Dataset extract ::

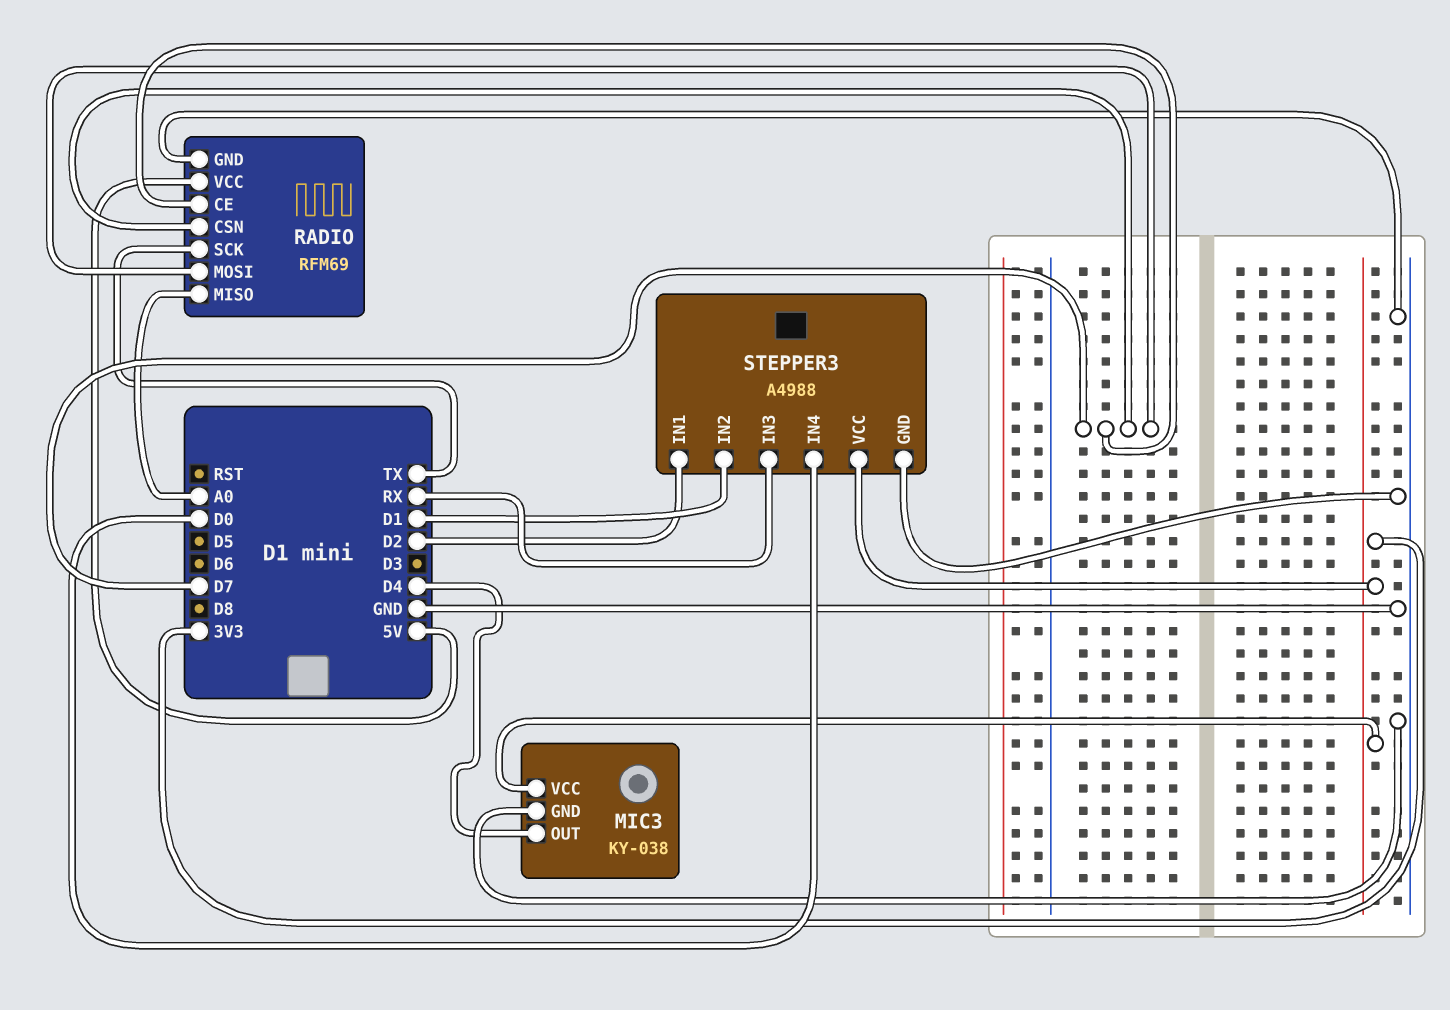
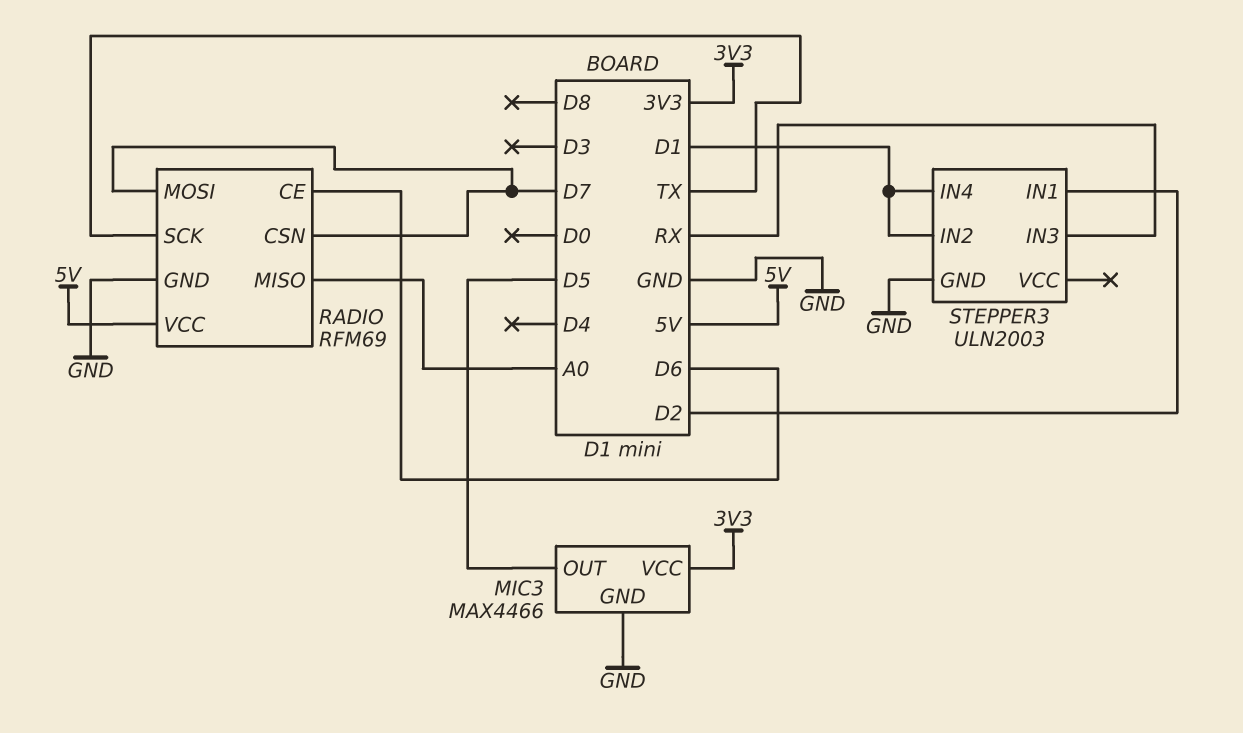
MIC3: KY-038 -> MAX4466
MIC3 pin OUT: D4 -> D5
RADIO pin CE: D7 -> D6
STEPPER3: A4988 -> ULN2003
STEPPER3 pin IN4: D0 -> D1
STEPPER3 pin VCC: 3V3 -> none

Exercise description ::
The reply should hold every line of the material above, unchanged, and no pictures.

Solution for this exercise ::
MIC3: KY-038 -> MAX4466
MIC3 pin OUT: D4 -> D5
RADIO pin CE: D7 -> D6
STEPPER3: A4988 -> ULN2003
STEPPER3 pin IN4: D0 -> D1
STEPPER3 pin VCC: 3V3 -> none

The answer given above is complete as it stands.